Assignment →
In the listing below, a line holding "brown round brick F7:G8" and a line holding "lime cone C8 level 2 -> pink cone C8 level 2" mark the range. Retype both exactly, with all lines between them.

Records shown →
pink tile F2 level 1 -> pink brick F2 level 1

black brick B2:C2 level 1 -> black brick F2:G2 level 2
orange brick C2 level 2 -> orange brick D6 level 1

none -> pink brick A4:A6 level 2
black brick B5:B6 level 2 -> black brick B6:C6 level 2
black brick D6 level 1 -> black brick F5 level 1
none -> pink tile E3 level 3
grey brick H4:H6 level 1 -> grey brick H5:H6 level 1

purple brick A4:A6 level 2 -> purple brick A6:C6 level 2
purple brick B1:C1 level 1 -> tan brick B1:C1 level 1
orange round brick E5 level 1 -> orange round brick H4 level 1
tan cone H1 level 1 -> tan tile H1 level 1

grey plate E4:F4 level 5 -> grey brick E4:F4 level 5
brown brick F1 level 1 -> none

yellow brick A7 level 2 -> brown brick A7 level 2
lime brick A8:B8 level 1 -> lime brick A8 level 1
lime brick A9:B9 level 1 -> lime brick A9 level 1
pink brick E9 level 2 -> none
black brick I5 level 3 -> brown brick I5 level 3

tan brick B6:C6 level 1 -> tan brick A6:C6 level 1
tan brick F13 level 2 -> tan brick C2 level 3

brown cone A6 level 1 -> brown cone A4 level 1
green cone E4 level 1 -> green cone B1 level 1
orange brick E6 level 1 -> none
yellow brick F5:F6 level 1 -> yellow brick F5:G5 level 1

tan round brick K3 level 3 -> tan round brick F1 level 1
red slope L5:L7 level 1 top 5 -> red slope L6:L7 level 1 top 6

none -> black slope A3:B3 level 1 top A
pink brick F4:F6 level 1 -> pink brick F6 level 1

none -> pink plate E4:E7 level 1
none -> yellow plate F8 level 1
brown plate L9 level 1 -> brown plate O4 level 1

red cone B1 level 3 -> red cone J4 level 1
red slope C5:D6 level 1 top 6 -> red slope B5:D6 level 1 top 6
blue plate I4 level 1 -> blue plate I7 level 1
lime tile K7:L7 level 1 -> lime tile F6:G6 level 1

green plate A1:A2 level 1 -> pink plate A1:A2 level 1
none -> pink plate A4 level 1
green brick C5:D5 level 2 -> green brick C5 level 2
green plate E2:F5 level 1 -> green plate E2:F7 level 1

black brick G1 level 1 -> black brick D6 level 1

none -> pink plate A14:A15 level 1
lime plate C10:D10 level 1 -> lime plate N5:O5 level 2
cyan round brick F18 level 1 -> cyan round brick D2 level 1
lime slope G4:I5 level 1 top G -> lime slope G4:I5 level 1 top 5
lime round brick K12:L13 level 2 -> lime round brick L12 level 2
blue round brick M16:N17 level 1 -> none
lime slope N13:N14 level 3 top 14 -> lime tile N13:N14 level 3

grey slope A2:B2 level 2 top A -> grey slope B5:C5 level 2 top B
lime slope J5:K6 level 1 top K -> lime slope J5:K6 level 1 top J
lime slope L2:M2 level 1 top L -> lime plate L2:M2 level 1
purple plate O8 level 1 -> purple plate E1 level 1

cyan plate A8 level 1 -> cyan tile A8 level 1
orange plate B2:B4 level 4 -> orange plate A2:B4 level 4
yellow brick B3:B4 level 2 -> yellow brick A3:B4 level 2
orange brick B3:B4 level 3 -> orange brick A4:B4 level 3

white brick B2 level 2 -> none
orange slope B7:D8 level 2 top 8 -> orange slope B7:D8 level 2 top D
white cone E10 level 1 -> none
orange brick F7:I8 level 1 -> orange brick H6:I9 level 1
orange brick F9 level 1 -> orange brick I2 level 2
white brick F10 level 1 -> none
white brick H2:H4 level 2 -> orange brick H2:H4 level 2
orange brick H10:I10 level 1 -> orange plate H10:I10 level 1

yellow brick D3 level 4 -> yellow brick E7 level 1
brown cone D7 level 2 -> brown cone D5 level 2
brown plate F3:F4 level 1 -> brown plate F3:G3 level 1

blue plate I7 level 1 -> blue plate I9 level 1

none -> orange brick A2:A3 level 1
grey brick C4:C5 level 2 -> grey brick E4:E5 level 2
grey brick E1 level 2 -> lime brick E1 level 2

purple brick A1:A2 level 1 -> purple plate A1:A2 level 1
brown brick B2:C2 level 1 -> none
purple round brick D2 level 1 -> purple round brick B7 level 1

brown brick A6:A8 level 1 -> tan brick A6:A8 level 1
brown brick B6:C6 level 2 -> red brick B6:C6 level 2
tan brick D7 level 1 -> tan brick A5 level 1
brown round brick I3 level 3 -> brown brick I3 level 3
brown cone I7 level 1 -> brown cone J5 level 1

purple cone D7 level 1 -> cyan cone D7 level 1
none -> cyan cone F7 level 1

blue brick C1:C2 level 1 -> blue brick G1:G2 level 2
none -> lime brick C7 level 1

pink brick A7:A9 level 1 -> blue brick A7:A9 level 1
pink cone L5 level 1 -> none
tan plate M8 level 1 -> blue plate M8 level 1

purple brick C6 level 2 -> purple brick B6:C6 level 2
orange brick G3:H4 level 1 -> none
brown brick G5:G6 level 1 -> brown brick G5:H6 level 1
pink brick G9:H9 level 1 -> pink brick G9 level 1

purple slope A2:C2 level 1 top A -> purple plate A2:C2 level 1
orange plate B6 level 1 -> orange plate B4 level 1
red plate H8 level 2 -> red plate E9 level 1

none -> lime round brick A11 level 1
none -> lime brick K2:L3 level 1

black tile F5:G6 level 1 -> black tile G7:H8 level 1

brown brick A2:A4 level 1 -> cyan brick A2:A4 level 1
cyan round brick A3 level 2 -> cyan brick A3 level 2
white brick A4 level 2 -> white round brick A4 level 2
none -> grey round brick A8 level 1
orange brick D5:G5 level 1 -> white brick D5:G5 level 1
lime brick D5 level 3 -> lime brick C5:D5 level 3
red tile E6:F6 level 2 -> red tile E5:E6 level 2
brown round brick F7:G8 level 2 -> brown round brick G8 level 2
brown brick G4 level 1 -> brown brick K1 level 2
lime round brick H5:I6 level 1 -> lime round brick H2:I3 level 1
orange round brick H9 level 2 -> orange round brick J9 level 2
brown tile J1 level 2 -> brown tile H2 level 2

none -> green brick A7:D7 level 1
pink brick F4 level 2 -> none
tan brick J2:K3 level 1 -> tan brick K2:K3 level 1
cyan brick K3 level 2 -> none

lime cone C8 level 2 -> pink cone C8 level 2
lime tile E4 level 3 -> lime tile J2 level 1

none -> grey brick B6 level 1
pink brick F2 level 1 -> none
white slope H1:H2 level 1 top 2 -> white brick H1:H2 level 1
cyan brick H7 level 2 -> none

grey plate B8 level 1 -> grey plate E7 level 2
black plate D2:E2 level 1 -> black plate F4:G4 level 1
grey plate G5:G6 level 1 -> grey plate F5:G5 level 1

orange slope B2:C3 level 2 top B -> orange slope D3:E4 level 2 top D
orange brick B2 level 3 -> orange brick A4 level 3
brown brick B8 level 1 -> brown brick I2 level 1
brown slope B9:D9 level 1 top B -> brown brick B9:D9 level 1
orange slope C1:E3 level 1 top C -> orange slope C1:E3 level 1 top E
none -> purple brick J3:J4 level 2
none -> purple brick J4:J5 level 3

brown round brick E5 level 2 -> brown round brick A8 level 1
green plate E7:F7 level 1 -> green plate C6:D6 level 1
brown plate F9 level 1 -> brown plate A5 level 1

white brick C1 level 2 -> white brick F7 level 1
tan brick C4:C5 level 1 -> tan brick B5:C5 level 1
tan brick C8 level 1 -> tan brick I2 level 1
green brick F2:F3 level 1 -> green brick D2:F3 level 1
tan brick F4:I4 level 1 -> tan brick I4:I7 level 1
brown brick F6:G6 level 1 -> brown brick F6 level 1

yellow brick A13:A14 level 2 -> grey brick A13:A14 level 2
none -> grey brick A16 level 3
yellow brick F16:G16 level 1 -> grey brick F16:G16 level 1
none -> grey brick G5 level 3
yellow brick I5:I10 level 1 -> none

Output below →
brown round brick F7:G8 level 2 -> brown round brick G8 level 2
brown brick G4 level 1 -> brown brick K1 level 2
lime round brick H5:I6 level 1 -> lime round brick H2:I3 level 1
orange round brick H9 level 2 -> orange round brick J9 level 2
brown tile J1 level 2 -> brown tile H2 level 2

none -> green brick A7:D7 level 1
pink brick F4 level 2 -> none
tan brick J2:K3 level 1 -> tan brick K2:K3 level 1
cyan brick K3 level 2 -> none

lime cone C8 level 2 -> pink cone C8 level 2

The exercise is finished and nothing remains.